### Action item
Below are the entries; determine how many of their lines contain the string "none" and give that figure alone.

START Supplied entries

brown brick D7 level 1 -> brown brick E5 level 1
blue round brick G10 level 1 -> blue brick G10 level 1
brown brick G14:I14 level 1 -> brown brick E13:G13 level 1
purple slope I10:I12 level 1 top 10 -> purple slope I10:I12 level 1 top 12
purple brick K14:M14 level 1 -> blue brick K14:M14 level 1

END Supplied entries
START Supplied entries

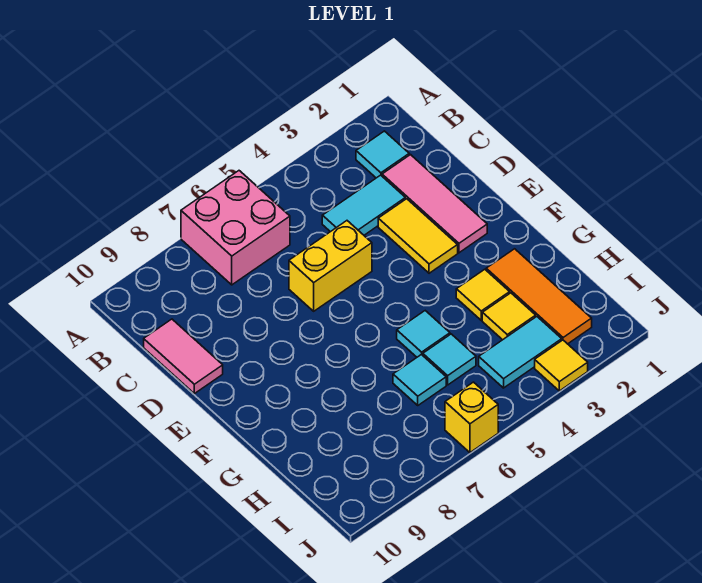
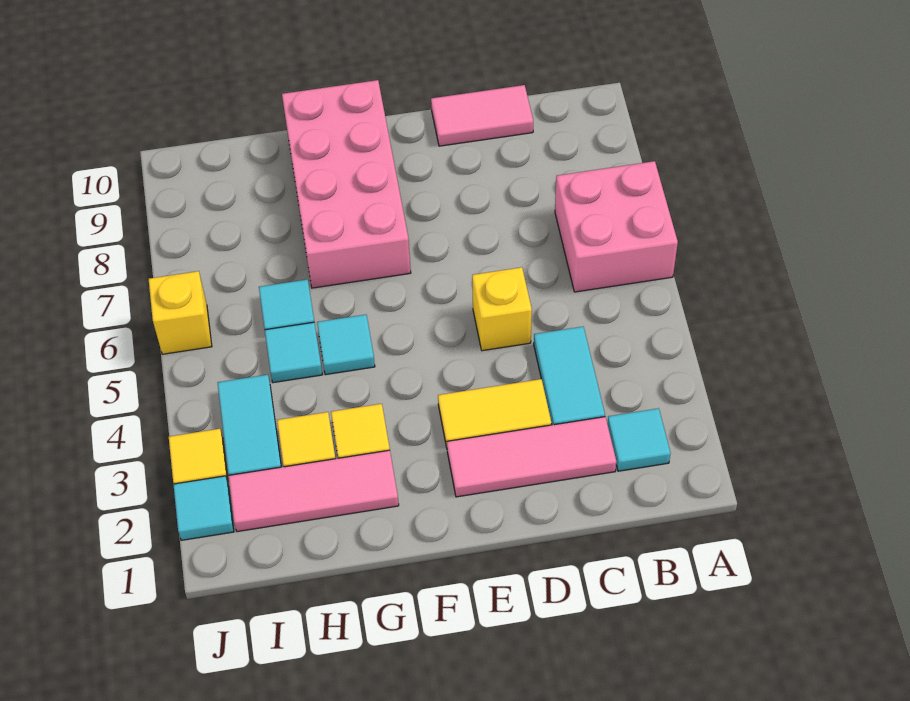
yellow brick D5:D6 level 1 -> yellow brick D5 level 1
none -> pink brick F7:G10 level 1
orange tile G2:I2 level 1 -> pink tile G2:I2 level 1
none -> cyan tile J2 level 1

END Supplied entries

### Output below
2